## Your task
Each entry must be restated word for word.

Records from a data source

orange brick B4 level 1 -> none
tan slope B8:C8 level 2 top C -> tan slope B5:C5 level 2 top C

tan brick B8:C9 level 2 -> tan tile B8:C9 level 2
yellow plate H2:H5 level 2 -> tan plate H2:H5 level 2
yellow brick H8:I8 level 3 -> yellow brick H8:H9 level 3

## Result of the task
orange brick B4 level 1 -> none
tan slope B8:C8 level 2 top C -> tan slope B5:C5 level 2 top C

tan brick B8:C9 level 2 -> tan tile B8:C9 level 2
yellow plate H2:H5 level 2 -> tan plate H2:H5 level 2
yellow brick H8:I8 level 3 -> yellow brick H8:H9 level 3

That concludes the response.